+++ EXTRACTED MATERIAL +++
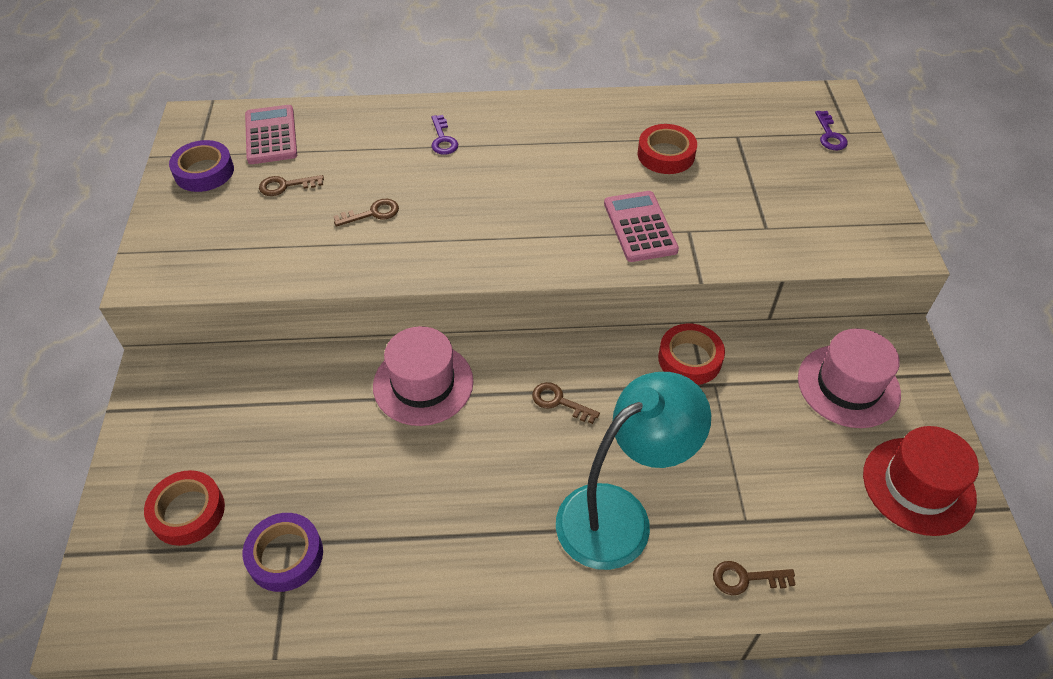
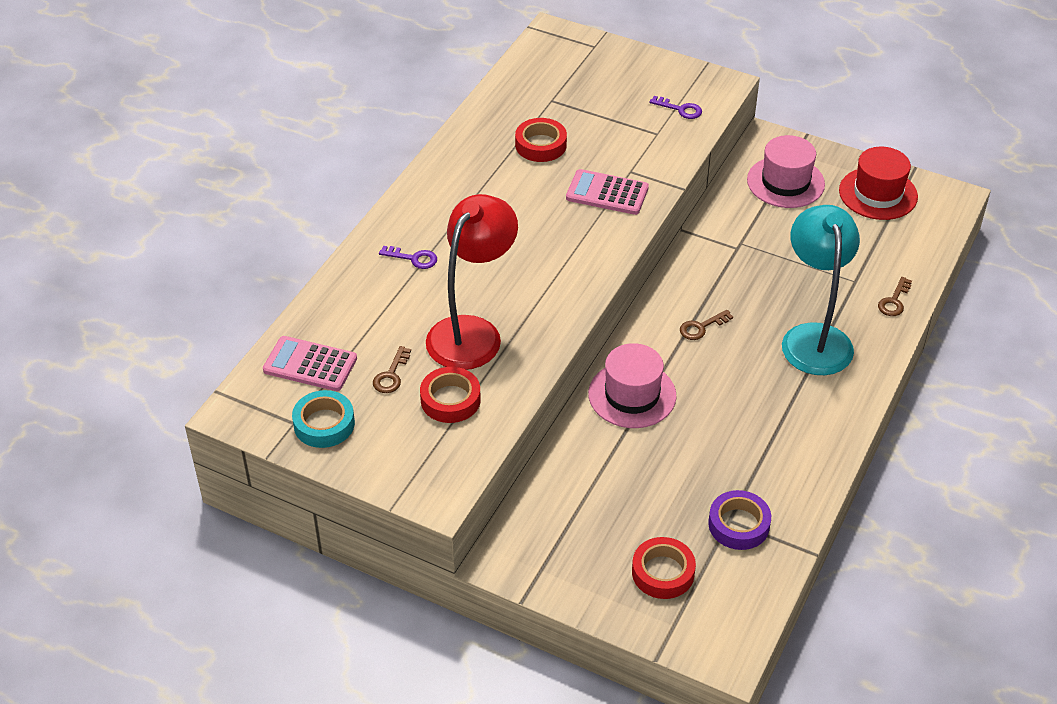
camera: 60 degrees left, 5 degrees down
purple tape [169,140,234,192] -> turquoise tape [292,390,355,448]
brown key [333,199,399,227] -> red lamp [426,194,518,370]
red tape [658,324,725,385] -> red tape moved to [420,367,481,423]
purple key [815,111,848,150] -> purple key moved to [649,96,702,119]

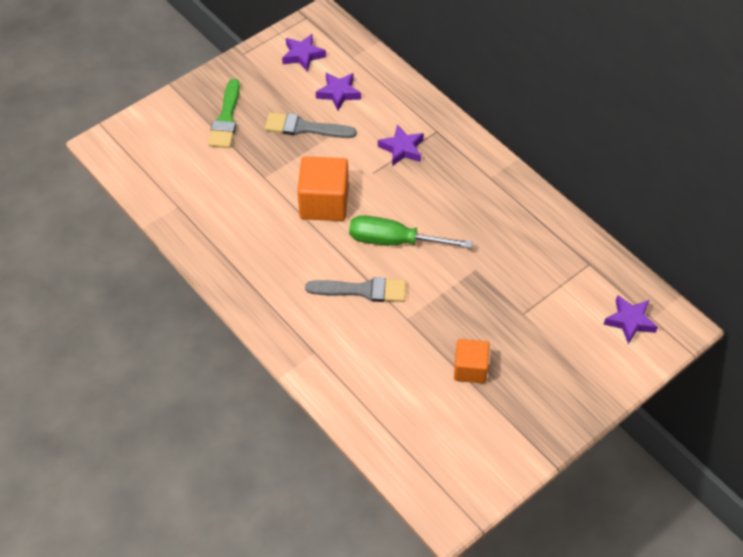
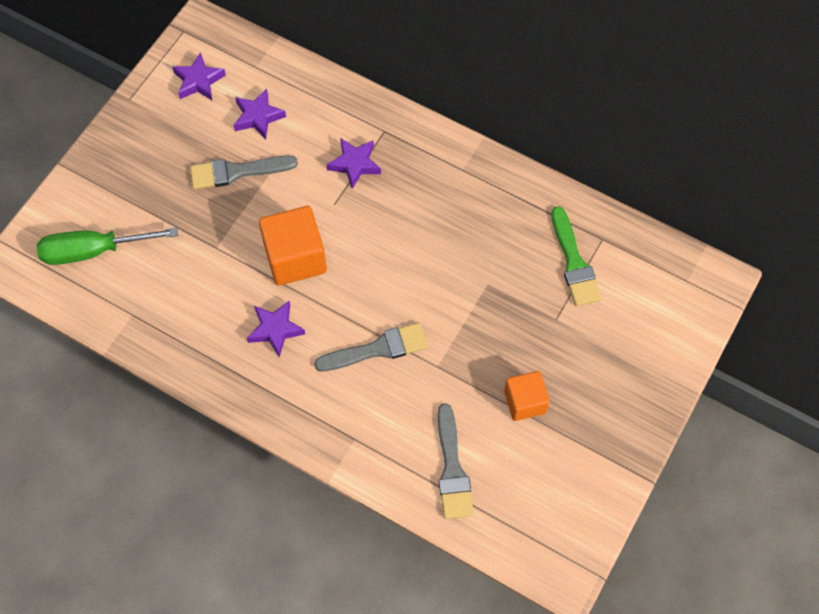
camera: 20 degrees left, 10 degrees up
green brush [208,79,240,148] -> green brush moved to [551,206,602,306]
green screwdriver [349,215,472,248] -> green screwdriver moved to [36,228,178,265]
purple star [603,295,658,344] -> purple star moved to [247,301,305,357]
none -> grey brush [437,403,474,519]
+++
- **EXERCISE INSTRUCTIONS**
Everything in the listing above, apart from its pictures, must be repeated exactly.

- **YOUR SOLUTION**
camera: 60 degrees left, 5 degrees down
purple tape [169,140,234,192] -> turquoise tape [292,390,355,448]
brown key [333,199,399,227] -> red lamp [426,194,518,370]
red tape [658,324,725,385] -> red tape moved to [420,367,481,423]
purple key [815,111,848,150] -> purple key moved to [649,96,702,119]

camera: 20 degrees left, 10 degrees up
green brush [208,79,240,148] -> green brush moved to [551,206,602,306]
green screwdriver [349,215,472,248] -> green screwdriver moved to [36,228,178,265]
purple star [603,295,658,344] -> purple star moved to [247,301,305,357]
none -> grey brush [437,403,474,519]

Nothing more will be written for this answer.